§ WHAT IS REQUIRED
Starting with the first line and ending with the one that holds "The second view lost the rufasotak", retype the entries exactly.

(Coordinate-based change listings)
◆ ◆ ◆ ◆ ◆ ◆ ◆
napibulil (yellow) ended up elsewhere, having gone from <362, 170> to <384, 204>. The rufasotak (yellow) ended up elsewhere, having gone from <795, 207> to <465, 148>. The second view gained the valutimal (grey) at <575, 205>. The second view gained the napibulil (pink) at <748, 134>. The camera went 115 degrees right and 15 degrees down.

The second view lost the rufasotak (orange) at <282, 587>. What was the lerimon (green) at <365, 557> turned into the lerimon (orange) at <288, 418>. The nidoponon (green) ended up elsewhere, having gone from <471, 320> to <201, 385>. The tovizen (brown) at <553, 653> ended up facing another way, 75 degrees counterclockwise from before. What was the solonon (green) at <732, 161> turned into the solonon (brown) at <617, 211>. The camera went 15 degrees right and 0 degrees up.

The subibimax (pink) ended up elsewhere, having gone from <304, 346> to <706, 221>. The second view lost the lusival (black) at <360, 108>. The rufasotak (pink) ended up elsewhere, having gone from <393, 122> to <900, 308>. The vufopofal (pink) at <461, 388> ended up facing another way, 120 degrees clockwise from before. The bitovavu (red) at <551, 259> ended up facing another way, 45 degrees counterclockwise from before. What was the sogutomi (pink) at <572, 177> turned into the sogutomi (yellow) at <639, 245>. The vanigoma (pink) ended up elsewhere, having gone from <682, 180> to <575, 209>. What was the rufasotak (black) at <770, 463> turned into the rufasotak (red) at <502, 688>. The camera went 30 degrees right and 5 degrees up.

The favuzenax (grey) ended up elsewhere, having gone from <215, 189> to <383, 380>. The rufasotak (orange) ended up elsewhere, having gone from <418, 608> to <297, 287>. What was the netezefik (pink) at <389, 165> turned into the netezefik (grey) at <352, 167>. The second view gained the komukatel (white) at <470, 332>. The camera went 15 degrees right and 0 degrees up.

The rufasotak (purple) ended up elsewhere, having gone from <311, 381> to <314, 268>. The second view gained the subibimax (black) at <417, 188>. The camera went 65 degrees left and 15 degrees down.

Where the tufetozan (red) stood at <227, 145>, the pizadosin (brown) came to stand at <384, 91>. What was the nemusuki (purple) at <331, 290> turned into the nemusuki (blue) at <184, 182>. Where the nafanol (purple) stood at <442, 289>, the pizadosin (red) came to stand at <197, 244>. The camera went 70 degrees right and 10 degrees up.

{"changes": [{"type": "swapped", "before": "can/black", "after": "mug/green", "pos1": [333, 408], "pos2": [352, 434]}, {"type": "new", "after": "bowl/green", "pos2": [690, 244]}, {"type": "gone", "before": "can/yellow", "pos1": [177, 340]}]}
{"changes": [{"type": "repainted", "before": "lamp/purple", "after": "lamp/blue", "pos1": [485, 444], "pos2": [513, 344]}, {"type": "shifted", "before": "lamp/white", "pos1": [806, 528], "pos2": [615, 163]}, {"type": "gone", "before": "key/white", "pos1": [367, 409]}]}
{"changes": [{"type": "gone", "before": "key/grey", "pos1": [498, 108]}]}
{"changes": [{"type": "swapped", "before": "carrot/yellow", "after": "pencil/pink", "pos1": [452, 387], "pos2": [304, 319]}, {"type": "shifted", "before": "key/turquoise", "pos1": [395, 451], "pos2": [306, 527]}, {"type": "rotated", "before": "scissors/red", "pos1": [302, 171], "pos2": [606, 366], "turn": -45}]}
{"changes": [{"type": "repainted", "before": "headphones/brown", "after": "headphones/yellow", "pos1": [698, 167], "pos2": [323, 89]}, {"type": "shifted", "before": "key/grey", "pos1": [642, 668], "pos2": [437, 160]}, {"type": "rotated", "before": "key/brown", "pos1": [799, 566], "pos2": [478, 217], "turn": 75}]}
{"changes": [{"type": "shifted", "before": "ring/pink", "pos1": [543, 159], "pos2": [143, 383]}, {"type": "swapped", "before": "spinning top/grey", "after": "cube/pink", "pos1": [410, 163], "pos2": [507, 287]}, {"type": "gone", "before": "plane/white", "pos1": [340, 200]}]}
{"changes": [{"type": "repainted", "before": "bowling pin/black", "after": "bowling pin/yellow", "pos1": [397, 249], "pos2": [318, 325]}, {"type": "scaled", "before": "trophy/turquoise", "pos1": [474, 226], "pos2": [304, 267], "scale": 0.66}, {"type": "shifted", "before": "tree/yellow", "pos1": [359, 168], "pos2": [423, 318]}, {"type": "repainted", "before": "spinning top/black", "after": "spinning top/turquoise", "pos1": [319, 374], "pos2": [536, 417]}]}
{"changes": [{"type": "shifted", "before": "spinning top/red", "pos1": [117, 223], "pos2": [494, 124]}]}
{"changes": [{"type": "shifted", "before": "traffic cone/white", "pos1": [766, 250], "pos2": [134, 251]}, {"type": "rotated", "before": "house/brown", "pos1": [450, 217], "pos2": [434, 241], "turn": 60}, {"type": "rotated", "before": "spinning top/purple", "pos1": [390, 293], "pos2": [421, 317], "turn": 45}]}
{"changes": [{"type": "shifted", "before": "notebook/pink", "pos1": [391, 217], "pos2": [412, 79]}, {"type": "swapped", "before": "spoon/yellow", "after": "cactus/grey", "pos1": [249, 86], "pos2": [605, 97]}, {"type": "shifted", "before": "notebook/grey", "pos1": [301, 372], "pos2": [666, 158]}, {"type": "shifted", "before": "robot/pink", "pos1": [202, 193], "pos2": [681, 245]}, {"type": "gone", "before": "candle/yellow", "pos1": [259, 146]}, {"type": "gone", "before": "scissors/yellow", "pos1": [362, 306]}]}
◆ ◆ ◆ ◆ ◆ ◆ ◆
§ FINAL ANSWER
napibulil (yellow) ended up elsewhere, having gone from <362, 170> to <384, 204>. The rufasotak (yellow) ended up elsewhere, having gone from <795, 207> to <465, 148>. The second view gained the valutimal (grey) at <575, 205>. The second view gained the napibulil (pink) at <748, 134>. The camera went 115 degrees right and 15 degrees down.

The second view lost the rufasotak (orange) at <282, 587>. What was the lerimon (green) at <365, 557> turned into the lerimon (orange) at <288, 418>. The nidoponon (green) ended up elsewhere, having gone from <471, 320> to <201, 385>. The tovizen (brown) at <553, 653> ended up facing another way, 75 degrees counterclockwise from before. What was the solonon (green) at <732, 161> turned into the solonon (brown) at <617, 211>. The camera went 15 degrees right and 0 degrees up.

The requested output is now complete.